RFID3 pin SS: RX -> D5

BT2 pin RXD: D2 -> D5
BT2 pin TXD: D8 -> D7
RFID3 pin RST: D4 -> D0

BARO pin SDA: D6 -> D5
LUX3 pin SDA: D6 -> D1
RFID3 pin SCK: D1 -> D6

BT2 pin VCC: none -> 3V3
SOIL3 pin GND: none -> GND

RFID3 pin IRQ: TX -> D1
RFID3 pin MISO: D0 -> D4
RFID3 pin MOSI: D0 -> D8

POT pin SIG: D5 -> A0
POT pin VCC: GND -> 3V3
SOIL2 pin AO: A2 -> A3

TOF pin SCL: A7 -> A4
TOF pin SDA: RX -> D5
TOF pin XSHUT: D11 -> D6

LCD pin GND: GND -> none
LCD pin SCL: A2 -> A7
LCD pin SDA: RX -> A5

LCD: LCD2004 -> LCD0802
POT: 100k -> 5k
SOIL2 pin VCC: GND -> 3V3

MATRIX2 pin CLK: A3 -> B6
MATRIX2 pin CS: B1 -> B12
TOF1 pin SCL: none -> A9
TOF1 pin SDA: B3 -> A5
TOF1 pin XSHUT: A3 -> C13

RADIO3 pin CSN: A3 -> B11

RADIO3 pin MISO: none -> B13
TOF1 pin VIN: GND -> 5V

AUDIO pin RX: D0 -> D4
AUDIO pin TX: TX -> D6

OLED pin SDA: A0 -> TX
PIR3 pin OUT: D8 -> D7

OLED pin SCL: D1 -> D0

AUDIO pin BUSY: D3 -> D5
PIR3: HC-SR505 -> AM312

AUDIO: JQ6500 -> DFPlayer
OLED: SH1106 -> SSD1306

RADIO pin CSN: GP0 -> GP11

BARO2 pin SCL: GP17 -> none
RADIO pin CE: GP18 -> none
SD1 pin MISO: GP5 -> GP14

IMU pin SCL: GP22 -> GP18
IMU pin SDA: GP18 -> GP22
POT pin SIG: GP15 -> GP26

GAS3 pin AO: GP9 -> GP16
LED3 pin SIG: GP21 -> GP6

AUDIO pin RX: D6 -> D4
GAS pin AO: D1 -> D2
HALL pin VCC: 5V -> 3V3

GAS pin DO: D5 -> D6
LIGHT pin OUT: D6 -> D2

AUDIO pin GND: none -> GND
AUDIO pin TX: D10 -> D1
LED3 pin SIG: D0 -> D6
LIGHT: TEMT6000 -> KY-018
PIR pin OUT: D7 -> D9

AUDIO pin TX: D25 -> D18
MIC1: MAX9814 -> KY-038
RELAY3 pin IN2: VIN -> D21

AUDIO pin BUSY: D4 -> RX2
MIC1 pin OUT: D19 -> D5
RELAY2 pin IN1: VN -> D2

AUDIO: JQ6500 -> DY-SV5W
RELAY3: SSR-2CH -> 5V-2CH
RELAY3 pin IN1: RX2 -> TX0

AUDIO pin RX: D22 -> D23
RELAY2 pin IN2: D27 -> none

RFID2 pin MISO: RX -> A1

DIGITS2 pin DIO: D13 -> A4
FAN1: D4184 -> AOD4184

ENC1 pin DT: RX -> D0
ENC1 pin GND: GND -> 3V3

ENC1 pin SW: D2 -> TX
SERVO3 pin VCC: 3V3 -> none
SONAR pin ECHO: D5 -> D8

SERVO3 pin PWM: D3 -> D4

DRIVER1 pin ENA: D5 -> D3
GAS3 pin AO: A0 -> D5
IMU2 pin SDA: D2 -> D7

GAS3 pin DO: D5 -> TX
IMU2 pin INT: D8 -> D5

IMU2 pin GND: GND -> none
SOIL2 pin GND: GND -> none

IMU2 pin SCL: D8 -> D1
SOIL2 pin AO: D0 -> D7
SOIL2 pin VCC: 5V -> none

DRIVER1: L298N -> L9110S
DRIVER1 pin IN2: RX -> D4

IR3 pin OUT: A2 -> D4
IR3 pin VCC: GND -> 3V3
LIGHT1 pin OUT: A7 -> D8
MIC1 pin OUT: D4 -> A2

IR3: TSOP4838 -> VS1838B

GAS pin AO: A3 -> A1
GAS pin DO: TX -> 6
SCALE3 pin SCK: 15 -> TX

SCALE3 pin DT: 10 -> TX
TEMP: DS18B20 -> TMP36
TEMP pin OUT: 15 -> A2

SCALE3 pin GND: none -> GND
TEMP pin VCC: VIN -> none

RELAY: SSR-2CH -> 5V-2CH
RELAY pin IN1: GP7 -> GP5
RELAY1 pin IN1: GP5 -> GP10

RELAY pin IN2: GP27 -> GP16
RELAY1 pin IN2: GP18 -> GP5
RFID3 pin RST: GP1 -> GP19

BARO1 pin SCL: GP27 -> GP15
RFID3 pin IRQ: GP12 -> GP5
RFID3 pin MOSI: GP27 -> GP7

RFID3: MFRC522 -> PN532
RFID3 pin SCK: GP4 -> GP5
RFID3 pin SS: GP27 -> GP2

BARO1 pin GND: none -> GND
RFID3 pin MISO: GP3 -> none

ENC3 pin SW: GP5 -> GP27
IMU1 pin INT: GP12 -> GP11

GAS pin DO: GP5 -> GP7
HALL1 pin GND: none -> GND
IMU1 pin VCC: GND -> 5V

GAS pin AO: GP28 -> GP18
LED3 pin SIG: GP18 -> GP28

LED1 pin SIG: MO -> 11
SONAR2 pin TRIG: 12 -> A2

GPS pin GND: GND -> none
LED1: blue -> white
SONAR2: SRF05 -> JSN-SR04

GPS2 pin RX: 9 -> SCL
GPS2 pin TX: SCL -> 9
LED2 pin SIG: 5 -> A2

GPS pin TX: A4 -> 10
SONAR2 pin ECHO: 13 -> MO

What you need to do: The expected answer is every line above in which the word "TEMP" appears.

Written reply:
TEMP: DS18B20 -> TMP36
TEMP pin OUT: 15 -> A2
TEMP pin VCC: VIN -> none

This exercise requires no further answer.